* BEGIN Listed entries *

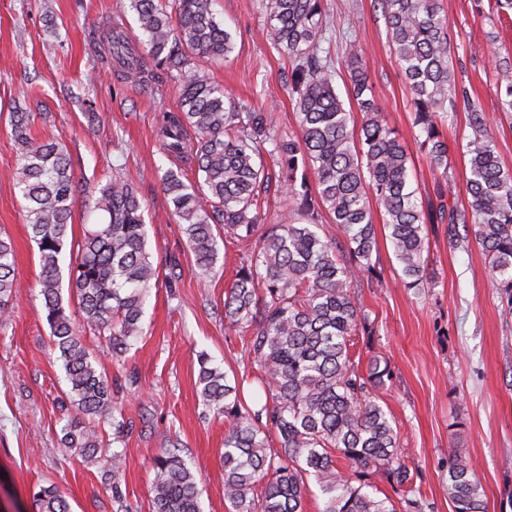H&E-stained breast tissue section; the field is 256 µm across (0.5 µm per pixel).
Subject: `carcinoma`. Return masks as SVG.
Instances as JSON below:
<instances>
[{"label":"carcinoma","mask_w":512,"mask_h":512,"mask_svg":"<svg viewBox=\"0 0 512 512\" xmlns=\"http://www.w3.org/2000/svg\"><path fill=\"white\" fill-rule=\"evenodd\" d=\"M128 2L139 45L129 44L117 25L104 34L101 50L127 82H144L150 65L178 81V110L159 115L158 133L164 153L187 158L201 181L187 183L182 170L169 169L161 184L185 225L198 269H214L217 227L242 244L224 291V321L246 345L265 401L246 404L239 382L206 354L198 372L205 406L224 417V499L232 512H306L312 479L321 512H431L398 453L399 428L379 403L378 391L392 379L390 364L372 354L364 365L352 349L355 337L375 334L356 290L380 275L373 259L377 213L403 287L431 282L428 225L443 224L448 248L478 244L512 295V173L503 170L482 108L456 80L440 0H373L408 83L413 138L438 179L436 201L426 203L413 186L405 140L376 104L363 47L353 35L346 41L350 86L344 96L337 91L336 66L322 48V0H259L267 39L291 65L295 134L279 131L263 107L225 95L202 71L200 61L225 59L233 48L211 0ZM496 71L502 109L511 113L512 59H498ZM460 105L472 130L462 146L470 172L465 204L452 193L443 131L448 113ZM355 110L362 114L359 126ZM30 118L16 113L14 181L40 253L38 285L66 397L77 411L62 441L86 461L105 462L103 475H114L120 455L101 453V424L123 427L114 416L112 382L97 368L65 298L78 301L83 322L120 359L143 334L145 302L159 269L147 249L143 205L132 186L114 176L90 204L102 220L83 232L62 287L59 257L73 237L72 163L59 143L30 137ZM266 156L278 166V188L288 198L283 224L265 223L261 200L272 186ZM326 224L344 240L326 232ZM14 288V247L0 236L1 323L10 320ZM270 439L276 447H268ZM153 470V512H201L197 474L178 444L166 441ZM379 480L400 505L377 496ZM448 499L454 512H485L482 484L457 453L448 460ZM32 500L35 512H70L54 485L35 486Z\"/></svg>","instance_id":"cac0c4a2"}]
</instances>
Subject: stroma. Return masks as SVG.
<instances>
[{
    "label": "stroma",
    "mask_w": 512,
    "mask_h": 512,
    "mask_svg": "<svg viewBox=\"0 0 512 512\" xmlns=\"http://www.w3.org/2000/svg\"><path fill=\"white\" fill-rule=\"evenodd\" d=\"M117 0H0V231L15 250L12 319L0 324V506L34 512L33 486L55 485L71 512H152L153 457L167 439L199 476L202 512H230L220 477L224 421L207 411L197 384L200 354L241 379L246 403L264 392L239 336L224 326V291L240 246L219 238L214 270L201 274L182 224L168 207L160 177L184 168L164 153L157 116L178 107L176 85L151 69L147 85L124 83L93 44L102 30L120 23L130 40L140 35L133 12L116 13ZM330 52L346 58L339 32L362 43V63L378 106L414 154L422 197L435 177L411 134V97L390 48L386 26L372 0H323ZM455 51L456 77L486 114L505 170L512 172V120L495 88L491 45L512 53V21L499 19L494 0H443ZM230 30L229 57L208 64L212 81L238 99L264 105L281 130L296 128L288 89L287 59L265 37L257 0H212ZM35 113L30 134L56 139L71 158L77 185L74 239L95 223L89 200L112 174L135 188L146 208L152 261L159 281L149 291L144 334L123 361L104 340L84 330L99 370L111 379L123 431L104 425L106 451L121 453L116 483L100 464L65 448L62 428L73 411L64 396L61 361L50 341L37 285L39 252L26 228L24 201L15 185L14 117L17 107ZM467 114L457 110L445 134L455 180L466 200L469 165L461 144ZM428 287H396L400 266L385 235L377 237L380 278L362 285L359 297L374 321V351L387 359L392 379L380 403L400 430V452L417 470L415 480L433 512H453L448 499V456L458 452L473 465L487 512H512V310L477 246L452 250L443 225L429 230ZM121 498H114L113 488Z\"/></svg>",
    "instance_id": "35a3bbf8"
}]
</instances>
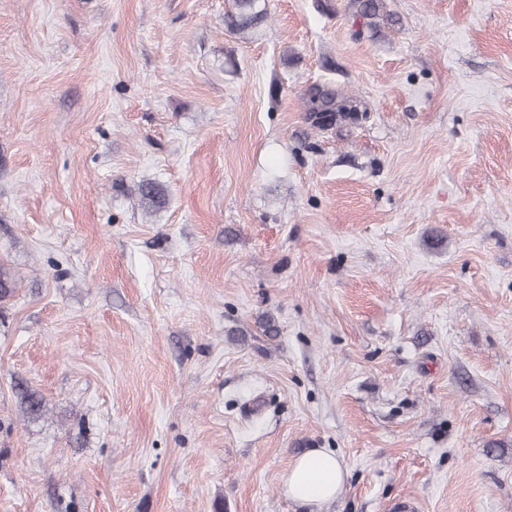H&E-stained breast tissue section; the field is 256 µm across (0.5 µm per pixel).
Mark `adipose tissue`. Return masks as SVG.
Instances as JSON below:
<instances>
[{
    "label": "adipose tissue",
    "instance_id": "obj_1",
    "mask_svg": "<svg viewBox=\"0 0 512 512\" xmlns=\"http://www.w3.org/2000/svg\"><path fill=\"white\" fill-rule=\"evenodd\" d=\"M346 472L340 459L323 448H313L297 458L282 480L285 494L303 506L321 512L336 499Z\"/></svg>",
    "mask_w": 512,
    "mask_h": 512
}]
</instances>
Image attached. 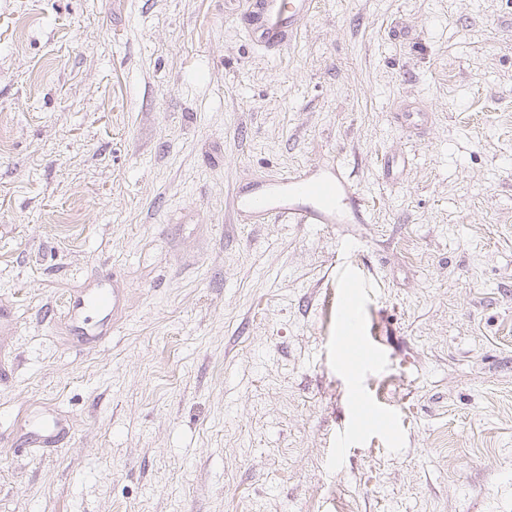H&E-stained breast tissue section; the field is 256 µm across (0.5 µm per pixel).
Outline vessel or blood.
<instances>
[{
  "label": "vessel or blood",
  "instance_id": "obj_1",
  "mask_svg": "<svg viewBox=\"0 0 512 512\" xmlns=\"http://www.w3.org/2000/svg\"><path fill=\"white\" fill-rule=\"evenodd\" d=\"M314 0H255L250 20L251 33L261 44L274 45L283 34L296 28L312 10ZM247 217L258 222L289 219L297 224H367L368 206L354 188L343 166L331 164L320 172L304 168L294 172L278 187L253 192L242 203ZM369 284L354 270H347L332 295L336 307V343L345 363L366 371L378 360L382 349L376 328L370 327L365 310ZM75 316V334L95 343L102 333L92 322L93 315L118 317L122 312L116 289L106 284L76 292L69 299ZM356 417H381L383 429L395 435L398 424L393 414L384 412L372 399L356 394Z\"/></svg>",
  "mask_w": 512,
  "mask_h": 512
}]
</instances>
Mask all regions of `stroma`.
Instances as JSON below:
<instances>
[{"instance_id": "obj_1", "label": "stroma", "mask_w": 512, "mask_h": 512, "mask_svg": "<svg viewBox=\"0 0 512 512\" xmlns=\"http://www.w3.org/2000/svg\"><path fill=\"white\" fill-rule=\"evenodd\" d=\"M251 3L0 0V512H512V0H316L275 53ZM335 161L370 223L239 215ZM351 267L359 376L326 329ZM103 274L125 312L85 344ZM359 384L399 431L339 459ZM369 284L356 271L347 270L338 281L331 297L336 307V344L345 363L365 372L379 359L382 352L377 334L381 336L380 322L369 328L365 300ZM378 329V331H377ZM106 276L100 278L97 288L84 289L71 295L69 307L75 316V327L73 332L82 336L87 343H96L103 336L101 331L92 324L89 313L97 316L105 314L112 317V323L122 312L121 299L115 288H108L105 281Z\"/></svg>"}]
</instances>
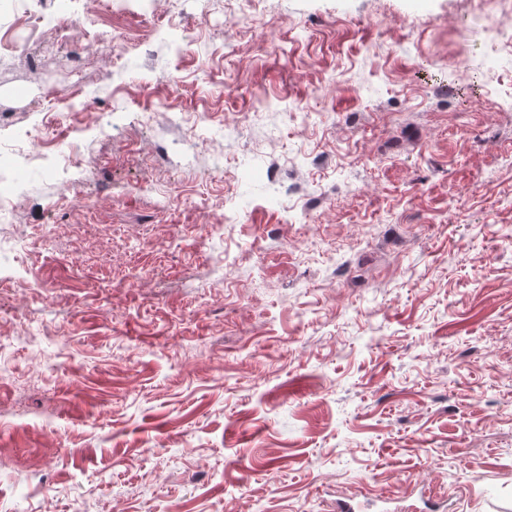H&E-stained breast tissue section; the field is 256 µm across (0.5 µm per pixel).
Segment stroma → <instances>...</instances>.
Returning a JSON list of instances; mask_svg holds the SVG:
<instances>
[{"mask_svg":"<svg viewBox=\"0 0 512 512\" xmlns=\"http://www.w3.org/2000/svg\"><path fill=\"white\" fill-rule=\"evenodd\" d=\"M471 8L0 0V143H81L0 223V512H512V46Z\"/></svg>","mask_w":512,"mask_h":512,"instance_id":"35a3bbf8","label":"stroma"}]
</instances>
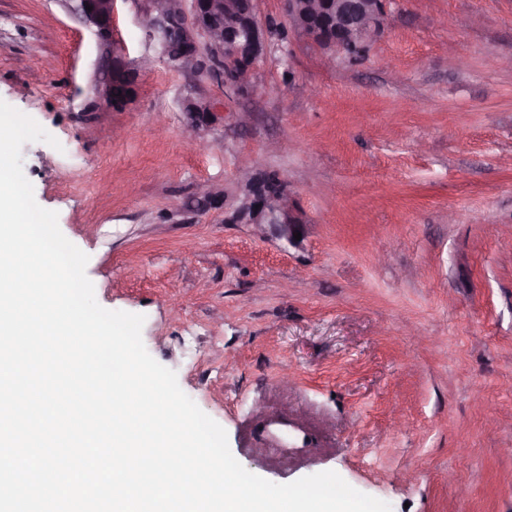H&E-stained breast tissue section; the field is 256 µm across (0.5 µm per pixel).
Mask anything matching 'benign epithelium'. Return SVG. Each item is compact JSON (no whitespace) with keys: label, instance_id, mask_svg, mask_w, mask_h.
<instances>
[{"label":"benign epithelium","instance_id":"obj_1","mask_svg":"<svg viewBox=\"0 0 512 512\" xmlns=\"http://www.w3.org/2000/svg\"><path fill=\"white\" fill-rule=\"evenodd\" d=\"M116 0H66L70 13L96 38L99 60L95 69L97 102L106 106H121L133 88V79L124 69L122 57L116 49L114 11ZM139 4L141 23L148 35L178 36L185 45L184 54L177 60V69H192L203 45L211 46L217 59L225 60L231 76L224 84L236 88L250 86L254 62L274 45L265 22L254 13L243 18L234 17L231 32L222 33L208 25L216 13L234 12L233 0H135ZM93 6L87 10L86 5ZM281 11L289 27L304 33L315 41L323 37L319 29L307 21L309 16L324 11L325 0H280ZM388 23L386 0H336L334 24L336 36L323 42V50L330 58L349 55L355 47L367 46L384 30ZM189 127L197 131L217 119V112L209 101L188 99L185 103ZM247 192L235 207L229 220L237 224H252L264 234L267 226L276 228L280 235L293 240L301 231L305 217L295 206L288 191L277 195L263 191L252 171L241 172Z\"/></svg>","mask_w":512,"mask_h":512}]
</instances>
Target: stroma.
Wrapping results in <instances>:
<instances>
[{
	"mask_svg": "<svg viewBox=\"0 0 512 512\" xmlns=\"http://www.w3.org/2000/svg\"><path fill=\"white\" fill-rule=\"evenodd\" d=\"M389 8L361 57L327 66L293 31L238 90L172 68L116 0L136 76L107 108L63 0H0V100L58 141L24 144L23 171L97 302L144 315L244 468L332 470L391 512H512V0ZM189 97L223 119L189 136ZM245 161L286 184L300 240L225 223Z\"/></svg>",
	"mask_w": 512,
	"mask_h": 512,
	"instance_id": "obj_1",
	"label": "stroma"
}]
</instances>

* END Listed entries *

### Task brief
Return each line among the entries that holds the word "adipose".

### Problem solution
Mark `adipose tissue`. Return masks as SVG.
    "label": "adipose tissue",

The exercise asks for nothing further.